→ Work task
Would you please copy each line below that includes the string "minus"?

→ Data for the task
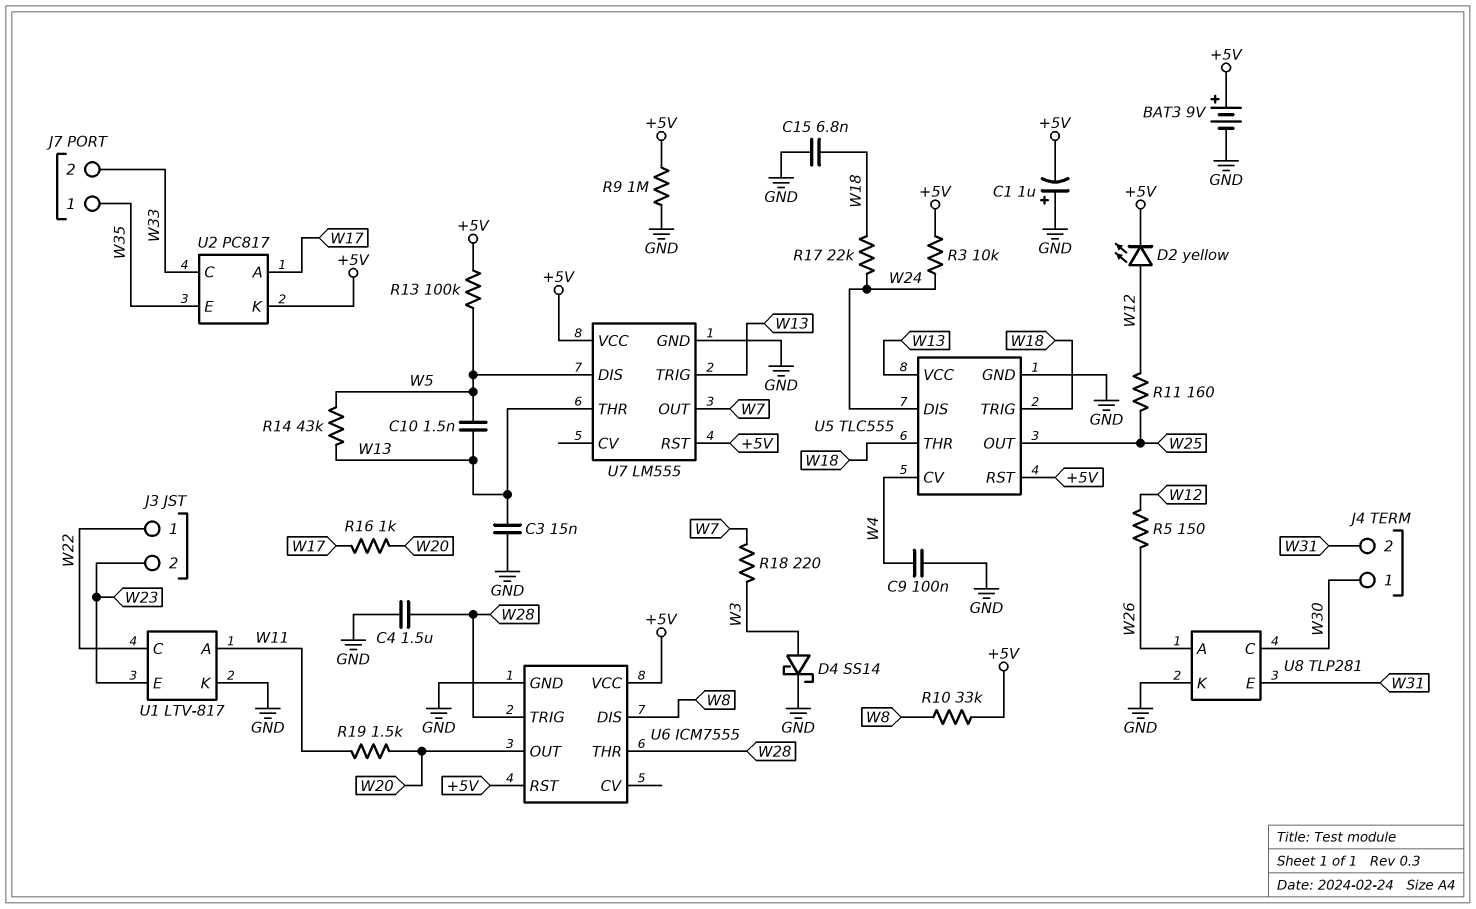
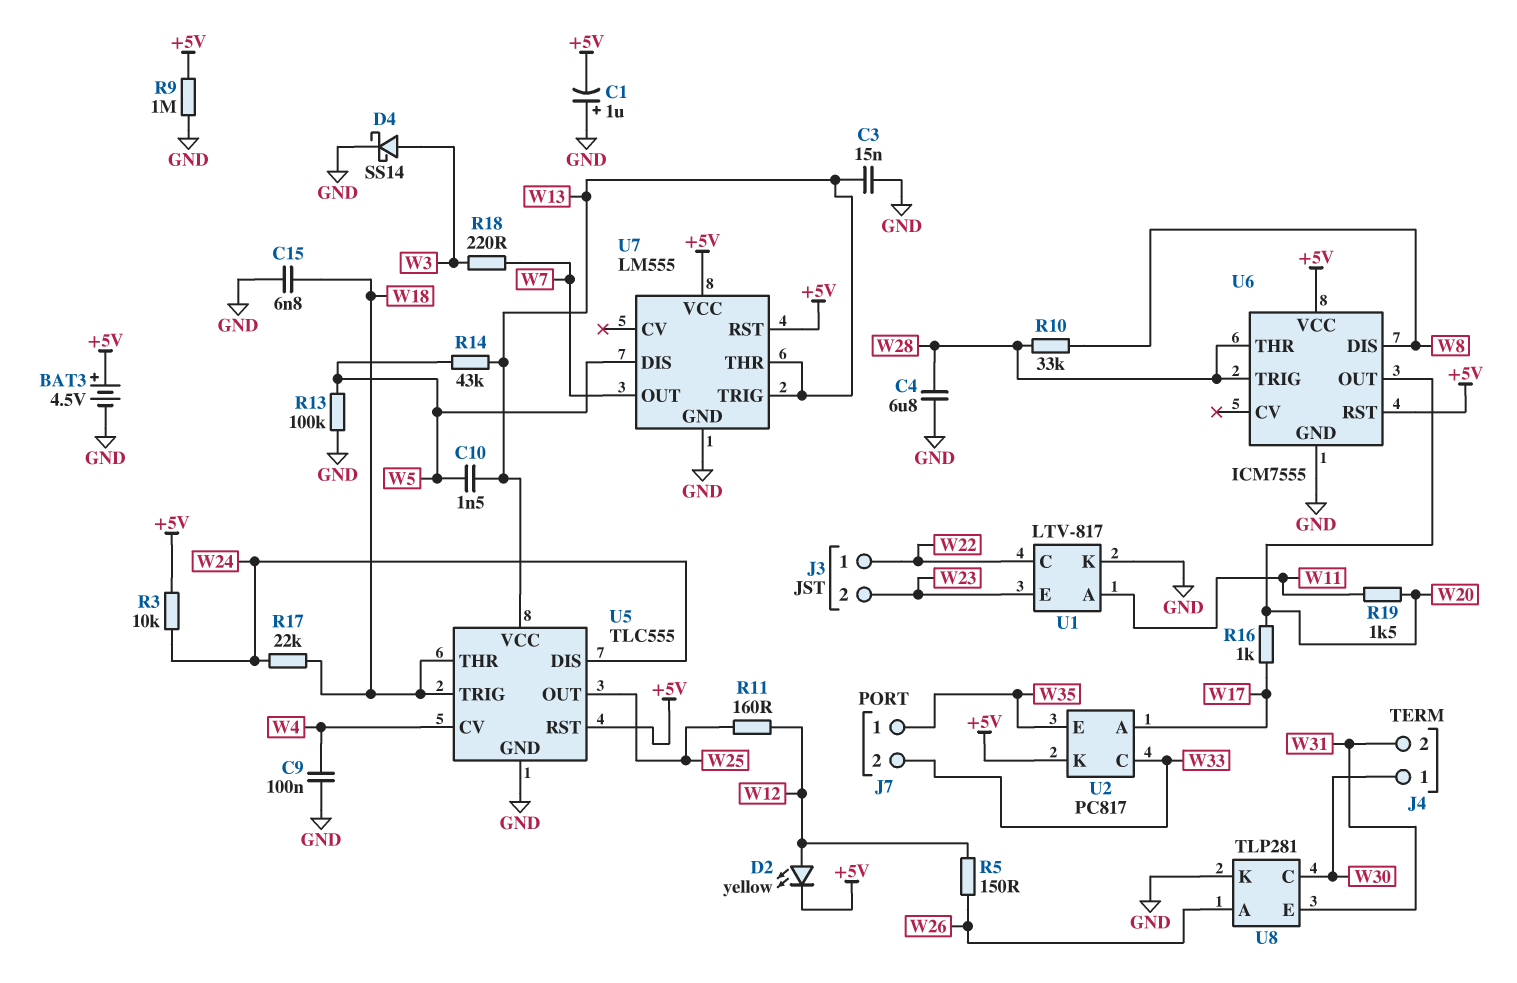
BAT3: 9V (plus +5V, minus GND) -> 4.5V (plus +5V, minus GND)
C4: 1.5uF (GND, W28) -> 6.8uF (GND, W28)
R10: 33k (+5V, W8) -> 33k (W8, W28)
R13: 100k (+5V, W5) -> 100k (GND, W5)

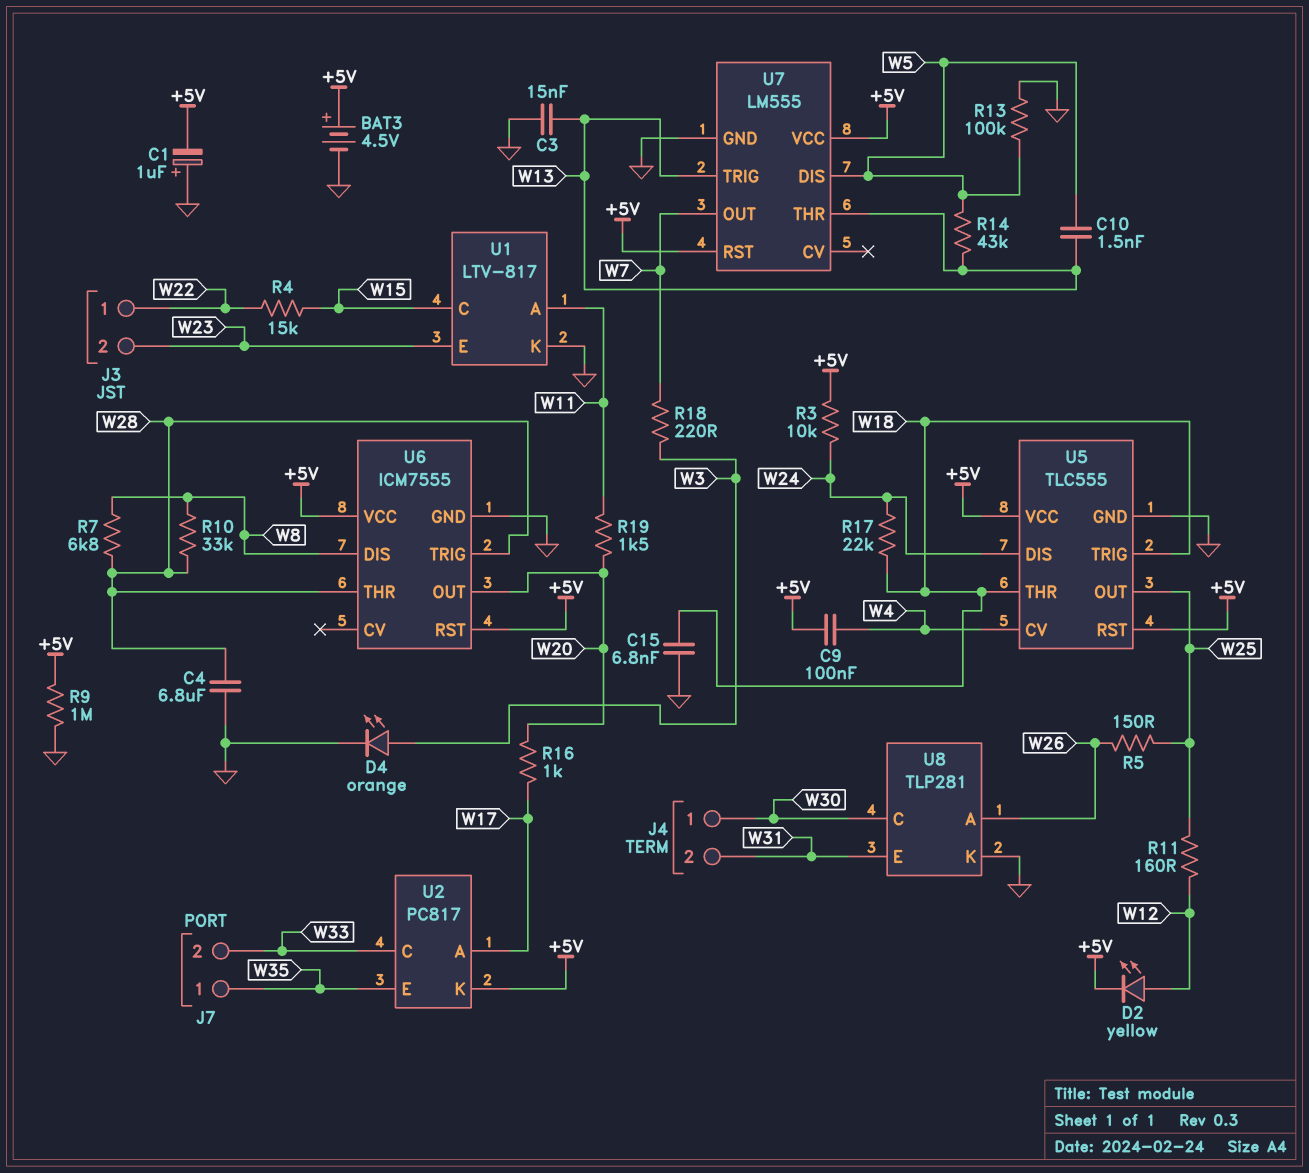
C9: 100nF (GND, W4) -> 100nF (+5V, W4)
D4: schottky SS14 (A W3, K GND) -> LED orange (A W3, K GND)
R4: none -> 15k (W15, W22)
R5: 150 (W12, W26) -> 150 (W25, W26)
R7: none -> 6.8k (W8, W28)
U1 pin C: W22 -> W15
U5 pin VCC: W13 -> +5V

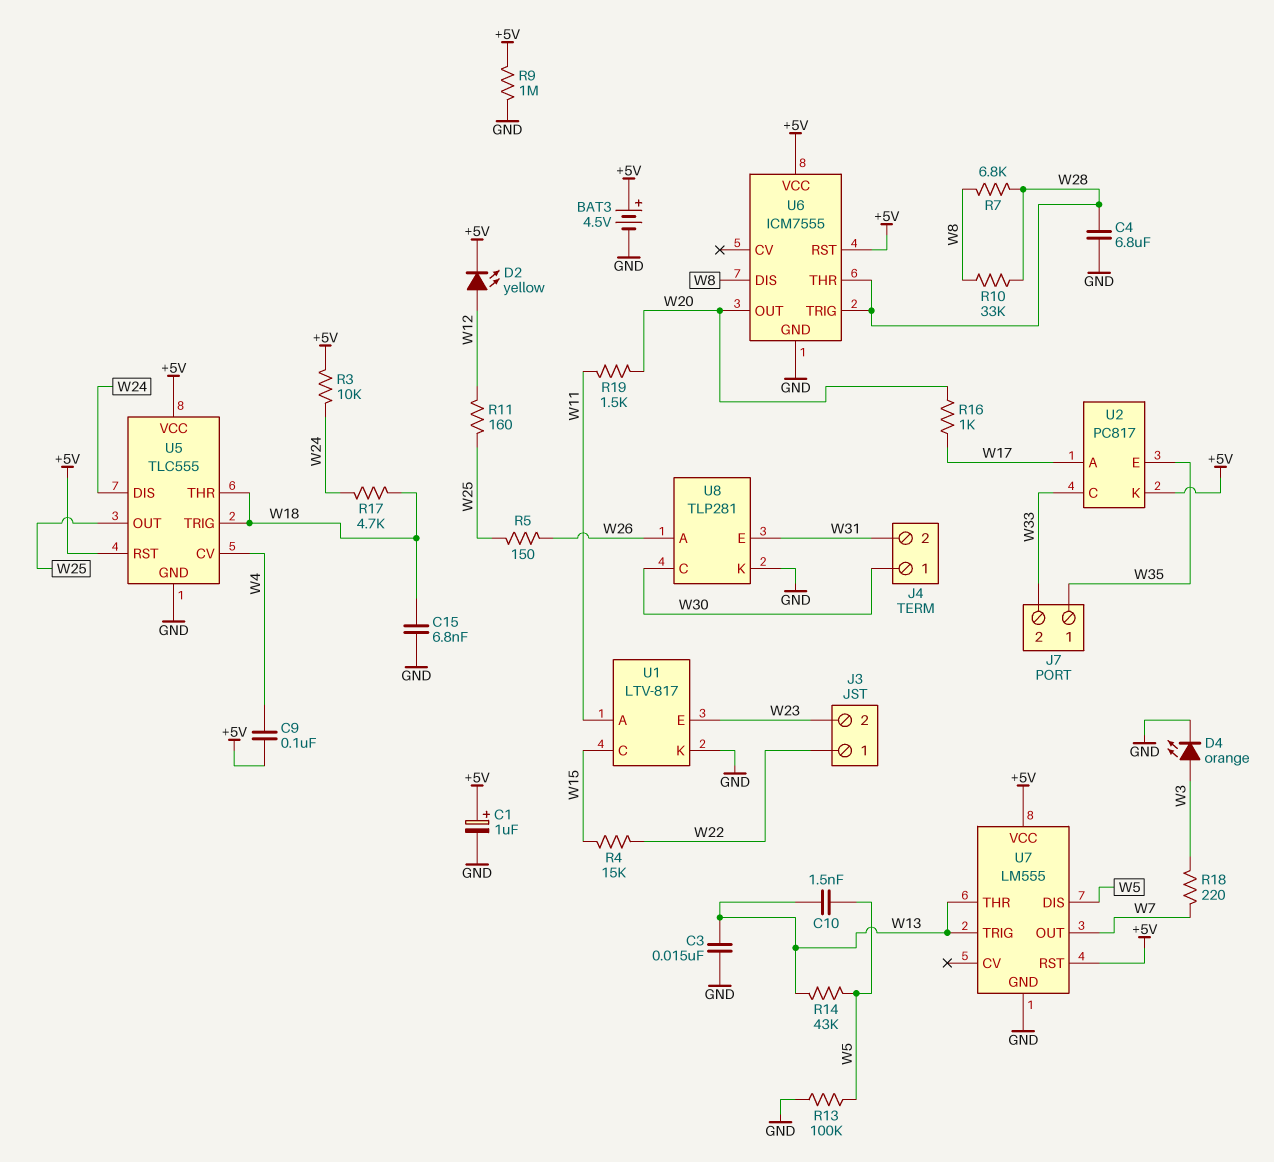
C1: 1uF (plus GND, minus +5V) -> 1uF (plus +5V, minus GND)
R17: 22k (W18, W24) -> 4.7k (W18, W24)

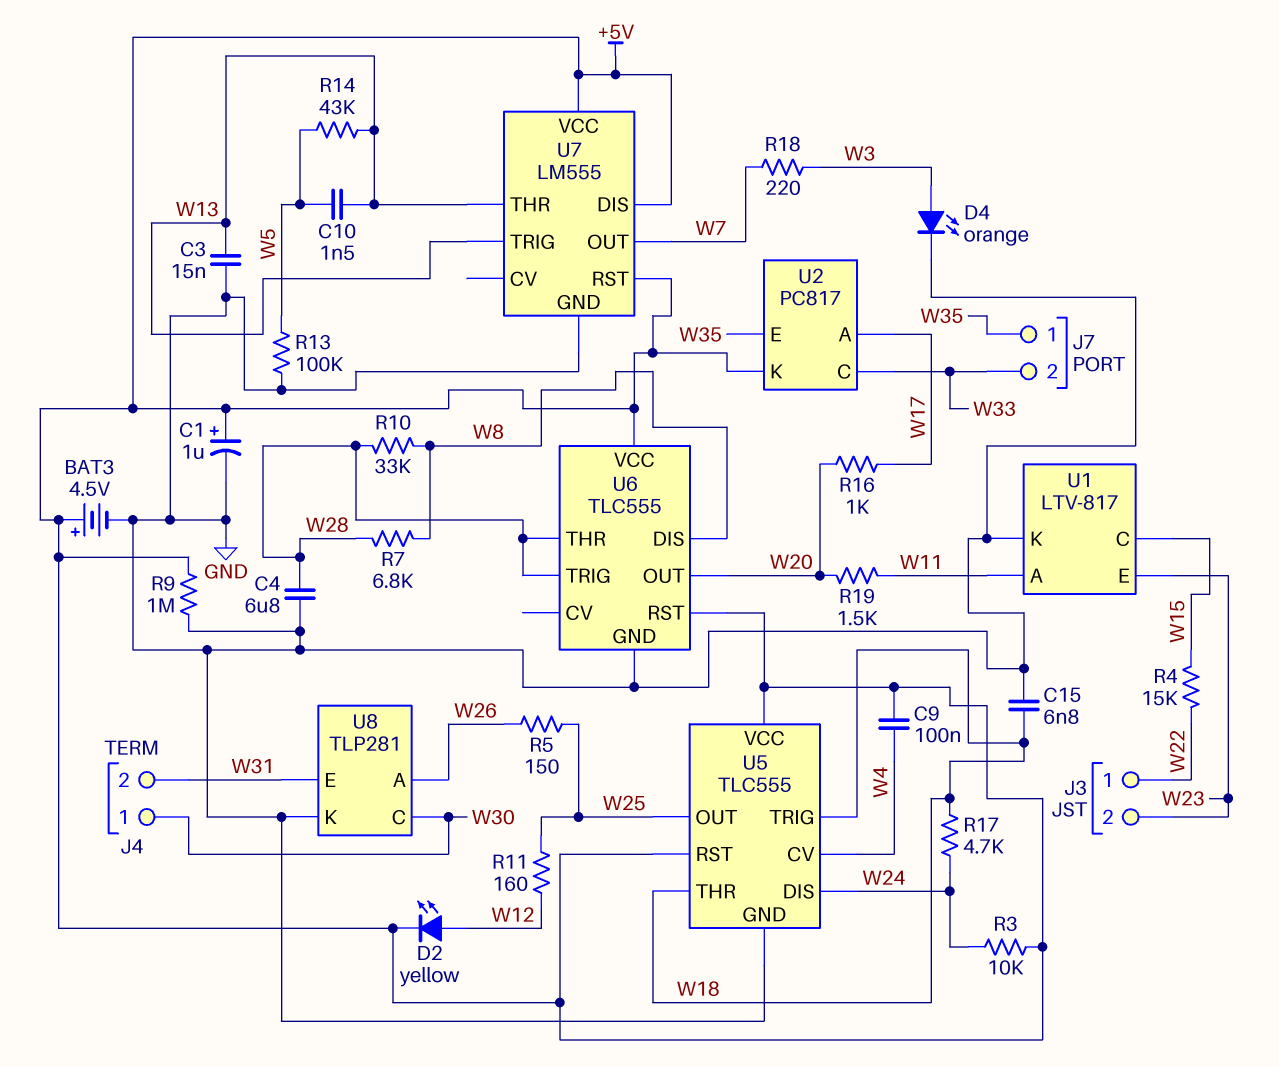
U6: ICM7555 -> TLC555
U7 pin DIS: W5 -> +5V

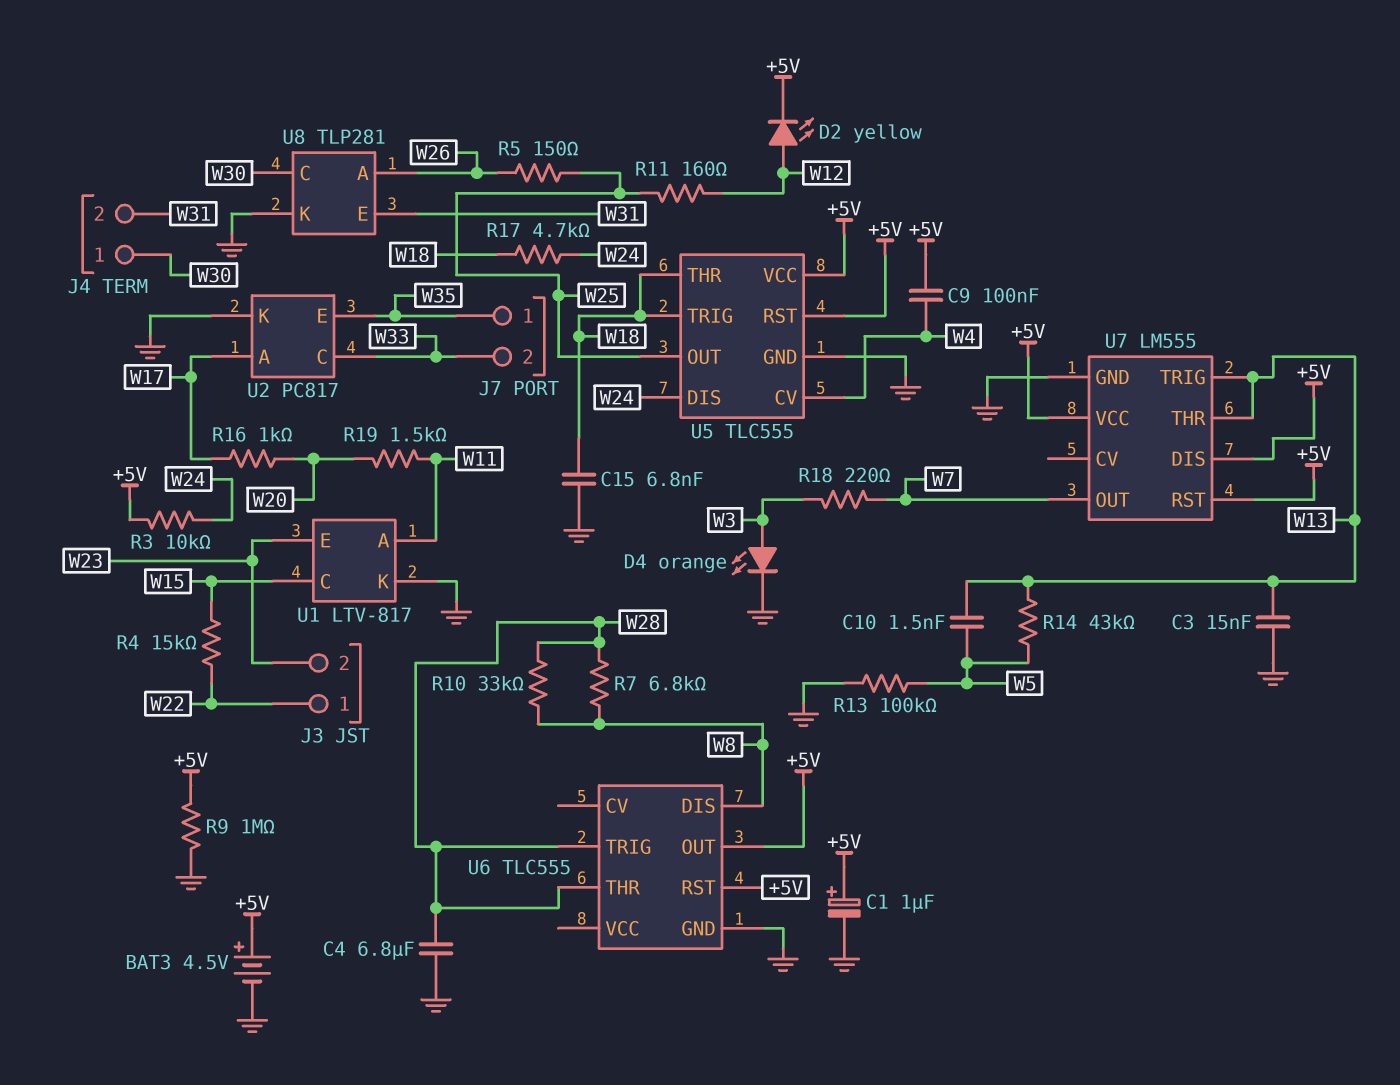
U2 pin K: +5V -> GND
U6 pin OUT: W20 -> +5V
U6 pin VCC: +5V -> none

→ Your solution
BAT3: 9V (plus +5V, minus GND) -> 4.5V (plus +5V, minus GND)
C1: 1uF (plus GND, minus +5V) -> 1uF (plus +5V, minus GND)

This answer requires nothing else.